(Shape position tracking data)
☆ ☆ ☆ ☆

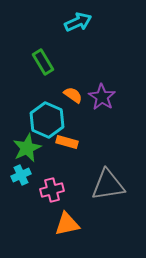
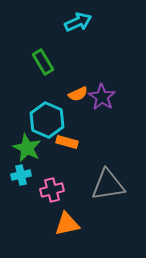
orange semicircle: moved 5 px right, 1 px up; rotated 120 degrees clockwise
green star: rotated 20 degrees counterclockwise
cyan cross: rotated 12 degrees clockwise
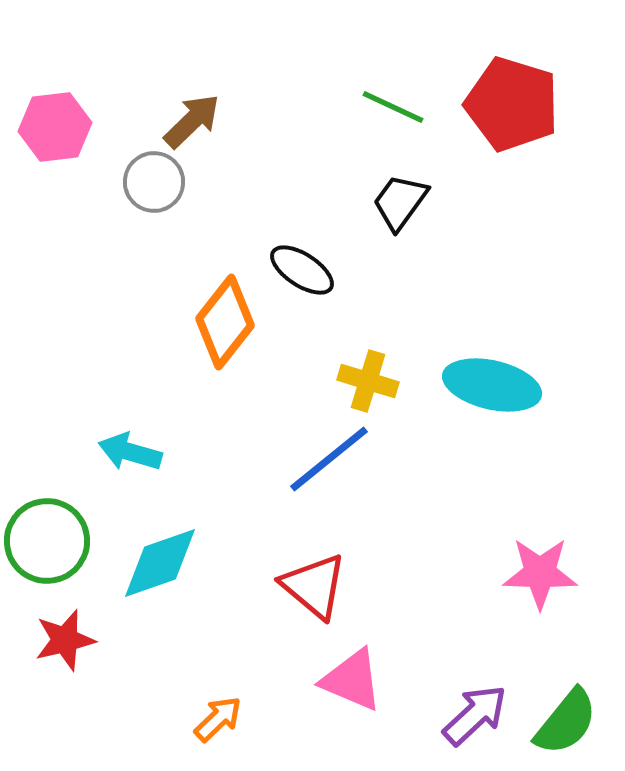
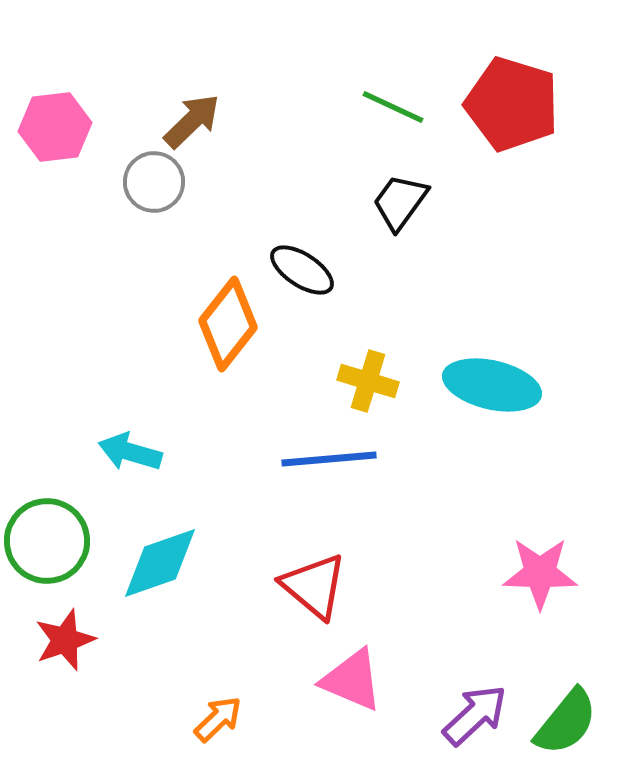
orange diamond: moved 3 px right, 2 px down
blue line: rotated 34 degrees clockwise
red star: rotated 6 degrees counterclockwise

☆ ☆ ☆ ☆

### About this task
Would you print all of the entries exactly, omitting any image?

### Answer box
orange semicircle: moved 5 px right, 1 px up; rotated 120 degrees clockwise
green star: rotated 20 degrees counterclockwise
cyan cross: rotated 12 degrees clockwise
orange diamond: moved 3 px right, 2 px down
blue line: rotated 34 degrees clockwise
red star: rotated 6 degrees counterclockwise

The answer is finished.